**What you have to do**: Find every line below with the word "DRIVER" in it, and copy each one.

====================

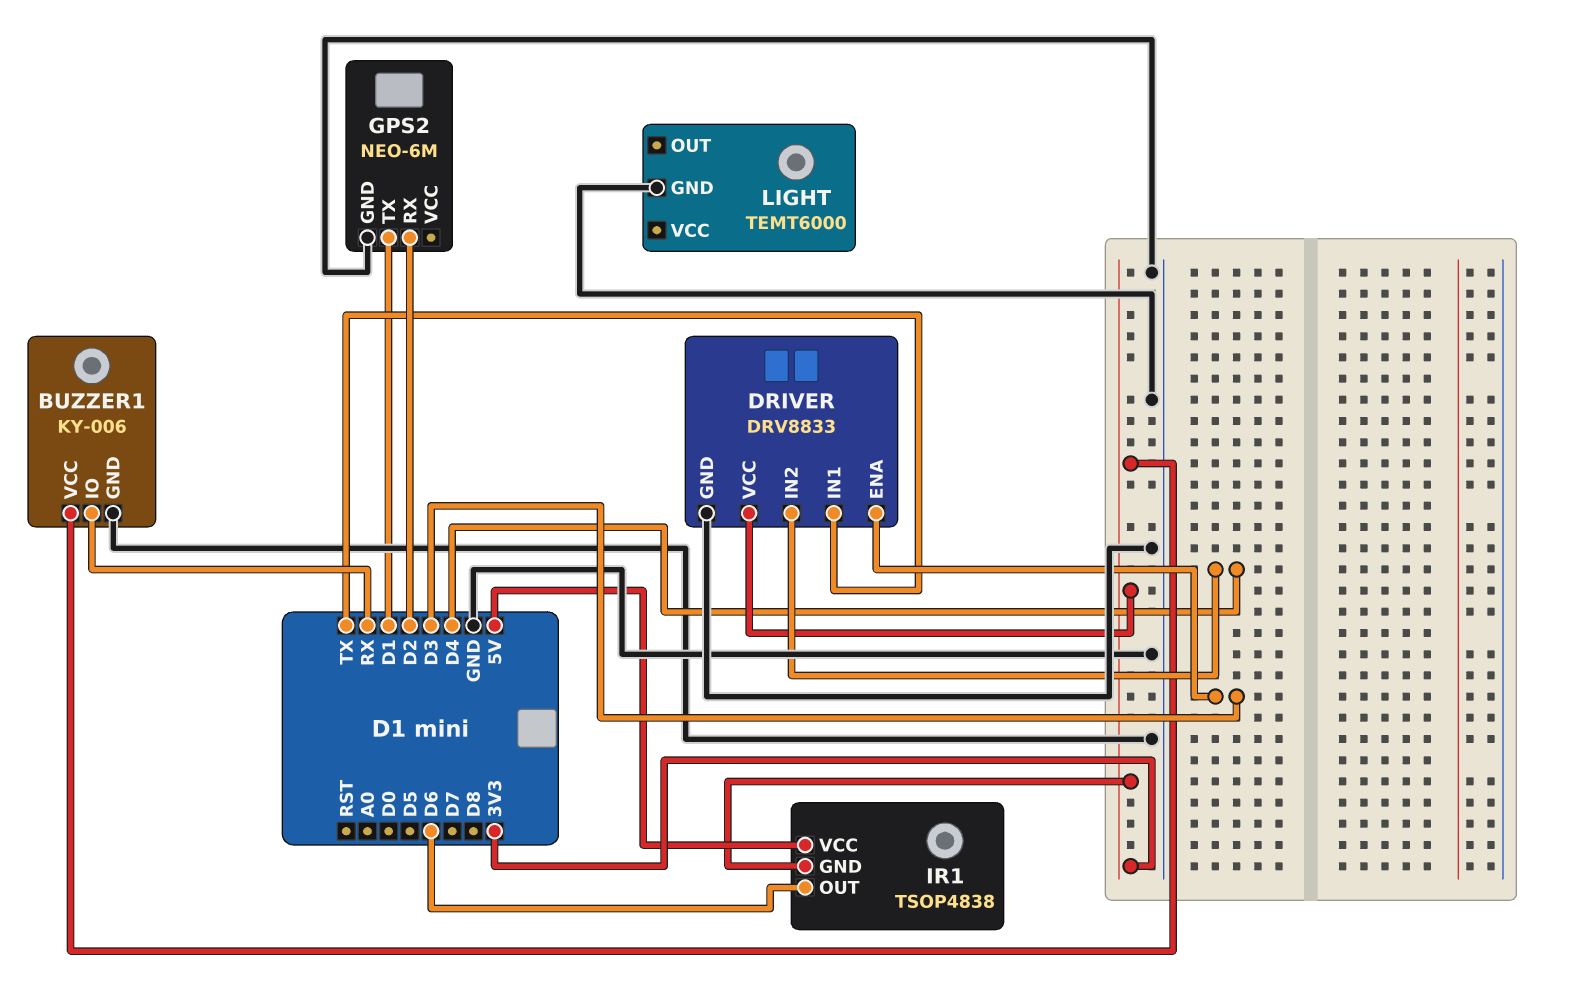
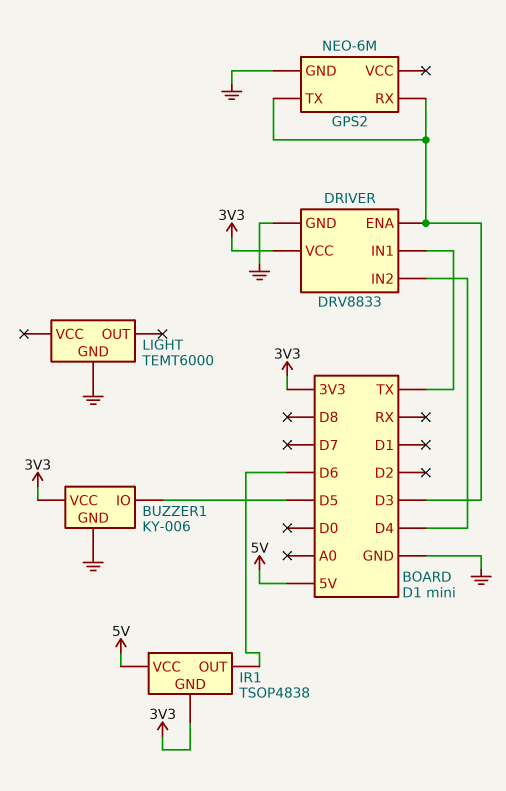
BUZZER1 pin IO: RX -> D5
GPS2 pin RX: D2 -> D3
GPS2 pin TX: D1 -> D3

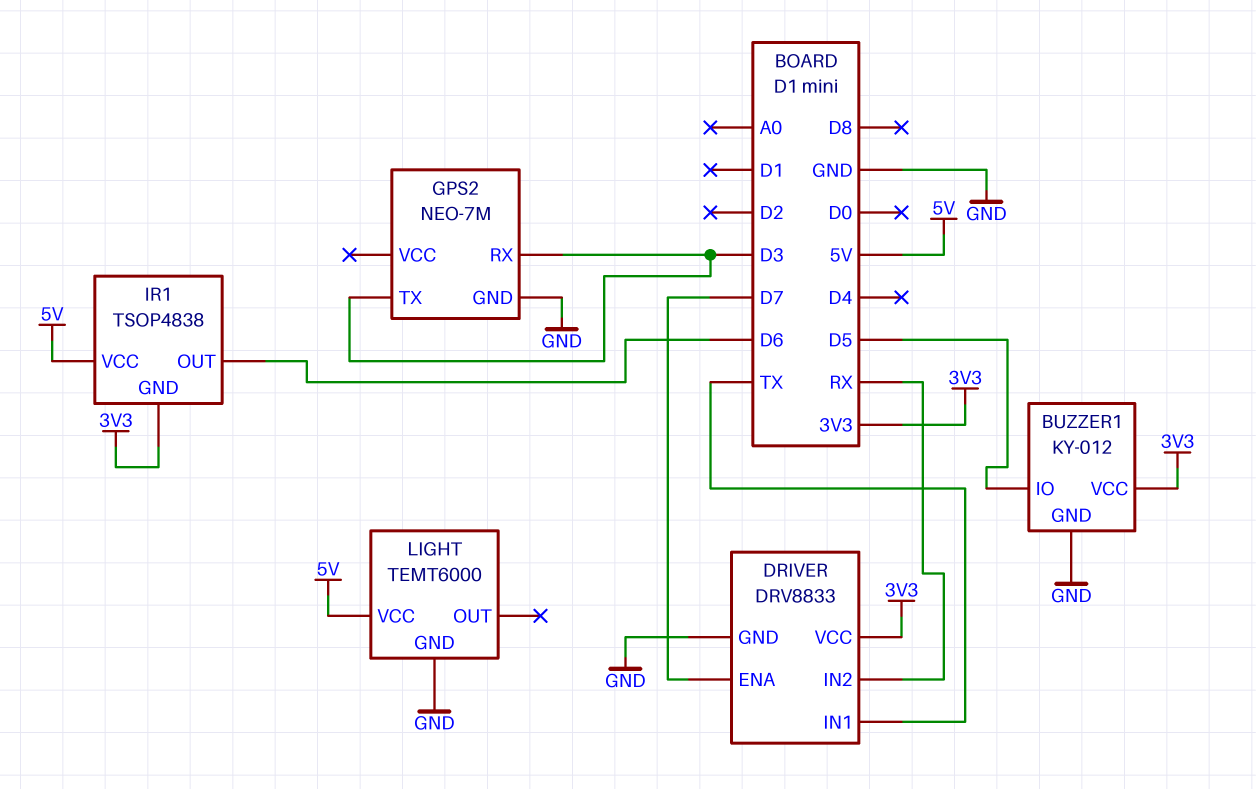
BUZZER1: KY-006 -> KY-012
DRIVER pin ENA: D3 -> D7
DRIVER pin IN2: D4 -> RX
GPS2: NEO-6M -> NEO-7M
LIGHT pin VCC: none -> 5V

====================

**Answer to this exercise**:
DRIVER pin ENA: D3 -> D7
DRIVER pin IN2: D4 -> RX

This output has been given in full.